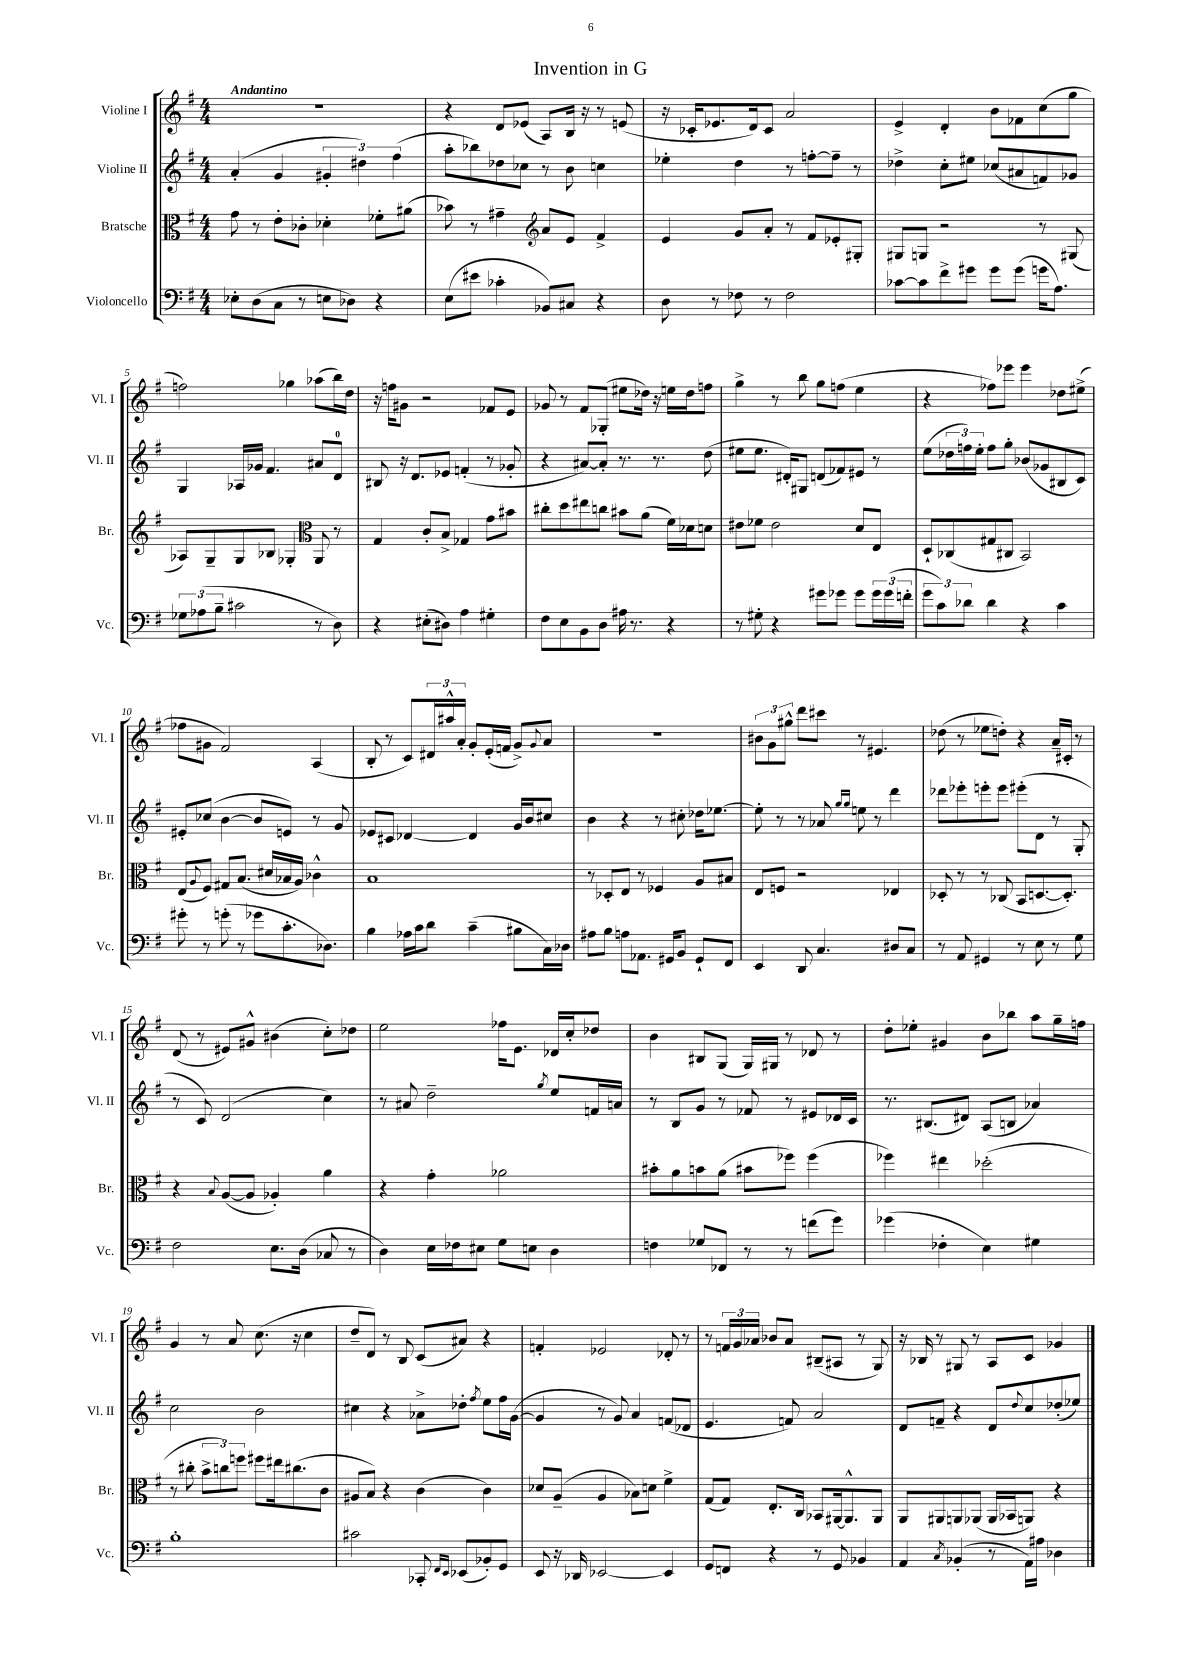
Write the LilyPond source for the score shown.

\header { title = "Invention in G" }
<<
\new StaffGroup <<
\new Staff = "s0" \with { instrumentName = "Violine I" shortInstrumentName = "Vl. I" } {
    \clef treble \key g \major \numericTimeSignature \time 4/4 \tempo "Andantino"
    R1 |
    r4 d'8 ees'8( a8) b16 r16 r8 e'8( |
    r16 ces'16-. ees'8. d'16) ces'8 a'2 |
    e'4-> d'4-. b'8 fes'8 c''8( g''8 |
    f''2) ges''4 aes''8( b''16) d''16 |
    r16 f''16 gis'8 r2 fes'8 e'8 |
    ges'8 r8 fis'8 ges8-.( eis''8 des''16) r16 e''16 des''16 f''8 |
    g''4-> r8 b''8 g''8 f''8( e''4 |
    r4 fes''8) ees'''8 ees'''4 des''8 eis''8->( |
    fes''8 gis'8 fis'2) a4( |
    b8-. r8 c'8) \tuplet 3/2 { dis'16 ais''16-^ a'16-. } g'8-. e'16-.( f'16 g'8->) \appoggiatura { g'8 } a'8 |
    R1 |
    \tuplet 3/2 { bis'8 g'8 gis''8-^ } d'''8 cis'''8 r8 eis'4. |
    des''8( r8 ees''8 d''8-.) r4 a'16-- cis'16-. r8 |
    d'8( r8 eis'8) gis'8-^ bis'4( c''8-.) des''8 |
    e''2 fes''16 e'8. des'16 c''16-. des''8 |
    b'4 bis8 g8( g16) gis16 r8 des'8 r8 |
    d''8-. ees''8-. gis'4 b'8 bes''8 a''8 g''16-- f''16 |
    g'4 r8 a'8 c''8.( r16 c''4 |
    d''8-- d'8) r8 b8 c'8( ais'8) r4 |
    f'4-. ees'2 des'8-. r8 |
    r8 \tuplet 3/2 { f'16 g'16 aes'16 } bes'8 aes'8 bis8--( ais8 r8 g8) |
    r16 bes16 r8 gis8 r8 a8 c'8 ges'4 \bar "|." |
}
\new Staff = "s1" \with { instrumentName = "Violine II" shortInstrumentName = "Vl. II" } {
    \clef treble \key g \major \numericTimeSignature \time 4/4
    a'4-.( g'4 \tuplet 3/2 { gis'4-. dis''4) fis''4( } |
    a''8-. bes''8) des''8 ces''8 r8 b'8 c''4 |
    ees''4-. d''4 r8 f''8~-. f''8-- r8 |
    des''4-> c''8-. eis''8 ces''8( ais'8 f'8) ges'8 |
    g4 aes16 ges'16 fis'4. ais'8 d'8-0 |
    bis8 r16 d'8. ees'8 f'4-.( r8 ges'8-. |
    r4 ais'8~) ais'8-. r8. r8. d''8( |
    eis''8 eis''8. dis'16-.) gis8 d'8( fes'8) eis'8 r8 |
    e''8( \tuplet 3/2 { des''16 f''16) e''16-. } f''8 g''8-. bes'8( ges'8 bis8 c'8) |
    eis'8-. ces''8( b'4~ b'8 e'8) r8 g'8 |
    ees'8 cis'8 des'4~ des'4 g'16 b'16 cis''8 |
    b'4 r4 r8 cis''8-. des''16 ees''8.~ |
    ees''8-. r8 r8 aes'8 \grace { g''16 g''16 } e''8 r8 d'''4 |
    des'''8 ees'''8-. e'''8-. e'''8 eis'''8-.( d'8 r8 g8-. |
    r8 c'8) d'2( c''4) |
    r8 ais'8 d''2-- \acciaccatura { g''8 } e''8 f'16 a'16 |
    r8 b8 g'8 r8 fes'8 r8 eis'8 des'16 c'16 |
    r8. bis8.( dis'8) a8( b8 aes'4) |
    c''2 b'2 |
    cis''4 r4 aes'8-> des''8-. \acciaccatura { fis''8 } e''8 fis''16 g'16~( |
    g'4 r8 g'8) a'4 f'8( des'8 |
    e'4. f'8) a'2 |
    d'8 f'8-- r4 d'8 \appoggiatura { d''8 } c''8 des''8-.( ees''8) \bar "|." |
}
\new Staff = "s2" \with { instrumentName = "Bratsche" shortInstrumentName = "Br." } {
    \clef alto \key g \major \numericTimeSignature \time 4/4
    g'8 r8 e'8-. ces'8-. des'4-. fes'8-. ais'8( |
    bes'8) r8 gis'4-- \clef treble a'8 e'8 fis'4-> |
    e'4 g'8 a'8-. r8 fis'8 ees'8-. gis8-. |
    gis8 g8 r2 r8 gis8( |
    aes8) g8-- g8 bes8 ges4-. \clef alto a,8 r8 |
    g4 c'8-. b8-> ges4 g'8 bis'8 |
    cis''8-. d''8 eis''8 c''8 bis'8 a'8( fis'16) des'16 d'8 |
    eis'8 fes'8 eis'2 d'8 e8 |
    d8-! ces8( gis8 cis8 b,2) |
    e8( \appoggiatura { a8 } fis8) gis8 b8.( dis'16 bes16 a16) ces'4-^ |
    b1 |
    r8 des8-. e8 r8 fes4 a8 bis8 |
    e8 f8 r2 ees4 |
    des8-. r8 r8 ces8( b,8 d8.~ d8.-.) |
    r4 \appoggiatura { b8 } a8~( a8 aes4-.) a'4 |
    r4 g'4-. aes'2 |
    bis'8-. a'8 b'8 a'8( bis'8 fes''8) fes''4( |
    fes''4) eis''4 des''2-.( |
    r8 cis''8-. \tuplet 3/2 { b'8-> c''8) f''8 } fis''8 eis''16 cis''8.( c'8 |
    ais8 b8) r4 c'4( c'4) |
    des'8 a8--( a4 bes8) d'8 fis'4-> |
    g8( g8) e8.-. c16 bes,8 ais,16~ ais,8.-^ ais,8 |
    a,8 ais,8 a,8 aes,8( aes,16 bes,16 a,8) r4 \bar "|." |
}
\new Staff = "s3" \with { instrumentName = "Violoncello" shortInstrumentName = "Vc." } {
    \clef bass \key g \major \numericTimeSignature \time 4/4
    ees8-. d8( c8 r8 e8 des8) r4 |
    e8( eis'8 ces'4-. bes,8) cis8 r4 |
    d8 r8 fes8 r8 fes2 |
    ces'8~ ces'8 fis'8-> gis'8 gis'8 gis'8( g'16 a8.) |
    \tuplet 3/2 { ges8 aes8( b8-- } cis'2 r8 d8) |
    r4 eis8-.( dis8) a4 gis4-. |
    fis8 e8 b,8 d8 ais16 r8. r4 |
    r8 gis8-. r4 gis'8 ges'8 ges'8 \tuplet 3/2 { ges'16 ges'16( f'16-. } |
    \tuplet 3/2 { g'8 c'8) des'8 } des'4 r4 c'4 |
    gis'8-. r8 g'8-.( r8 ges'8 c'8.-. des8.) |
    b4 aes16 c'16 d'8 c'4--( bis8 c16) des16 |
    ais8 b8 a8 aes,8. gis,16 b,8 gis,8-! fis,8 |
    e,4 d,8 c4. dis8 c8 |
    r8 a,8 gis,4 r8 e8 r8 g8 |
    fis2 e8. d16( ces8 r8 |
    d4) e16 fes16 eis8 g8 e8 d4 |
    f4 ges8 fes,8 r8 r8 f'8( g'8) |
    ges'4( fes4-. e4) gis4 |
    b1-. |
    cis'2 ces,8-. \grace { fis,16 e,16 } ees,8( bes,8-.) g,8 |
    e,8 r16 des,16 ees,2~ ees,4 |
    g,8 f,8 r4 r8 g,8 bes,4 |
    a,4 \acciaccatura { c8 } bes,4-.( r8 a,16) ais16 des4 \bar "|." |
}
>>
>>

### REQUIREMENTS
Return every line in the items above that contains the string "grace".

### ANSWER TO THE EXERCISE
    ees''8-. r8 r8 aes'8 \grace { g''16 g''16 } e''8 r8 d'''4 |
    cis'2 ces,8-. \grace { fis,16 e,16 } ees,8( bes,8-.) g,8 |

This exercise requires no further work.